Task description
Once the pictures are removed, reproduce what is left of the data below exactly.

The data

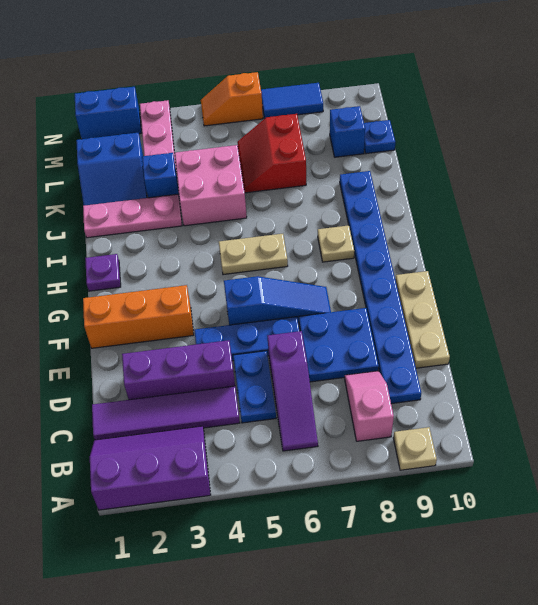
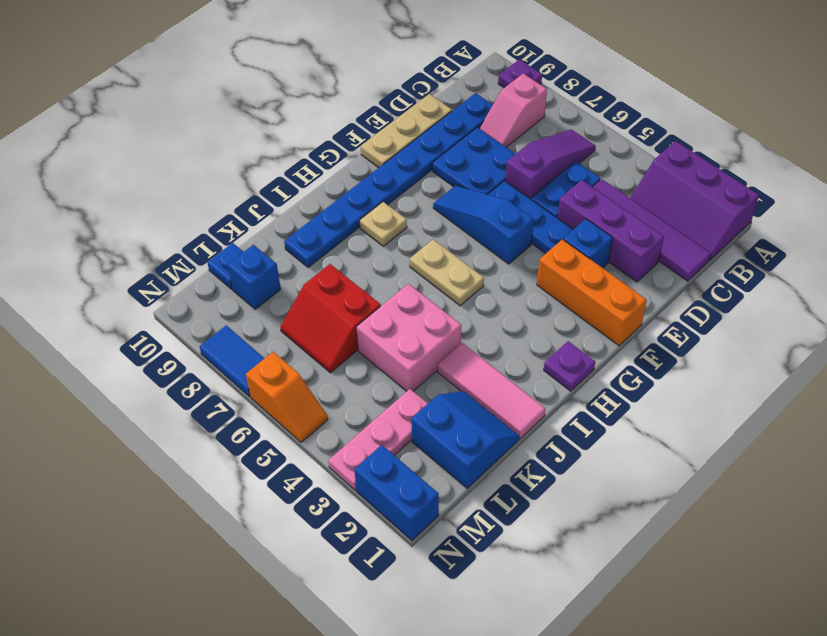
tan plate A9 level 1 -> purple plate A9 level 1
pink plate J1:J3 level 1 -> pink tile J1:J3 level 1
blue brick K3 level 1 -> blue brick E3 level 1
red slope K6:L7 level 1 top 7 -> red slope K6:L7 level 1 top K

Task solution
tan plate A9 level 1 -> purple plate A9 level 1
pink plate J1:J3 level 1 -> pink tile J1:J3 level 1
blue brick K3 level 1 -> blue brick E3 level 1
red slope K6:L7 level 1 top 7 -> red slope K6:L7 level 1 top K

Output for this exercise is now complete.